Problem to solve>
Among the entries that follow, the required portion opens with the line containing "pink eraser: 8 -> 10" and closes with the line containing "turquoise teddy bear: 3 -> 6". Give that portion again exactly, and nothing else.

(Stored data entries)
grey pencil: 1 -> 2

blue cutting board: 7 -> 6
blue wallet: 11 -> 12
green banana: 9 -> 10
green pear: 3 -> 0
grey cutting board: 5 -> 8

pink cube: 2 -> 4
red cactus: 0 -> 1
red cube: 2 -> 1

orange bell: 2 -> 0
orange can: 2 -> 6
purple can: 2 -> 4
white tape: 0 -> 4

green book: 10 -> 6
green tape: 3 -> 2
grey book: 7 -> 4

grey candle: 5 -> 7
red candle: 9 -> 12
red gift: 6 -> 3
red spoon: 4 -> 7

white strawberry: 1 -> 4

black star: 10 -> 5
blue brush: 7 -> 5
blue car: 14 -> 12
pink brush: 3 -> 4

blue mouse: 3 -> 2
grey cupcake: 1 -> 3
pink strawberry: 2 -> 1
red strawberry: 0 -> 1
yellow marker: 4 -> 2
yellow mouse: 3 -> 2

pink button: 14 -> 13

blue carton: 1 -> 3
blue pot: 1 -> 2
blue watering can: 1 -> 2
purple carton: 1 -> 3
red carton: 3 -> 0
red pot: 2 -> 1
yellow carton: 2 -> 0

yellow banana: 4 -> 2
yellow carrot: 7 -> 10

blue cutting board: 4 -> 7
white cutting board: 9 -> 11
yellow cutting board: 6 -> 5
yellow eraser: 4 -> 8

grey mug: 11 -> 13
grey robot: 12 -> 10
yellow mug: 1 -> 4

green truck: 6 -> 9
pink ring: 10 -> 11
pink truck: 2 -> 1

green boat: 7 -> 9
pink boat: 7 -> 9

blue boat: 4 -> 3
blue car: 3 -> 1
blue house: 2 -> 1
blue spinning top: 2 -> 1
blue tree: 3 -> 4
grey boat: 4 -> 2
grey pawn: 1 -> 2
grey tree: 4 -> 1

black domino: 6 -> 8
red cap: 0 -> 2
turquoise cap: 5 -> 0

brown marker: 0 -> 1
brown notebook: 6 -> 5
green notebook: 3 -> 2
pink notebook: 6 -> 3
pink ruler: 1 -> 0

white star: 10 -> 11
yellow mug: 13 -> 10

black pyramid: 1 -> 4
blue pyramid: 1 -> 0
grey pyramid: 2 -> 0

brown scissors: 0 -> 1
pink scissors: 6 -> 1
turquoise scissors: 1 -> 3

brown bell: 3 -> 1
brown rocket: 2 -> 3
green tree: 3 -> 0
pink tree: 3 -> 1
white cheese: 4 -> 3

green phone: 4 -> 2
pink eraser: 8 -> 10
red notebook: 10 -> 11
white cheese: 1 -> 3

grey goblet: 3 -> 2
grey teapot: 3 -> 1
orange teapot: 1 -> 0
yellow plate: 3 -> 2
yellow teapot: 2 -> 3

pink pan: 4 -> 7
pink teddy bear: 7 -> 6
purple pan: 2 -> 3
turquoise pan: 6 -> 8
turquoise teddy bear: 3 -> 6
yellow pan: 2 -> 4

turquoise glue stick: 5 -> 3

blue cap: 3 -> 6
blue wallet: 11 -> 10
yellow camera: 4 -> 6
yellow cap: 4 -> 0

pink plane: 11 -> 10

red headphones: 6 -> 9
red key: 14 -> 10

Task solution>
pink eraser: 8 -> 10
red notebook: 10 -> 11
white cheese: 1 -> 3

grey goblet: 3 -> 2
grey teapot: 3 -> 1
orange teapot: 1 -> 0
yellow plate: 3 -> 2
yellow teapot: 2 -> 3

pink pan: 4 -> 7
pink teddy bear: 7 -> 6
purple pan: 2 -> 3
turquoise pan: 6 -> 8
turquoise teddy bear: 3 -> 6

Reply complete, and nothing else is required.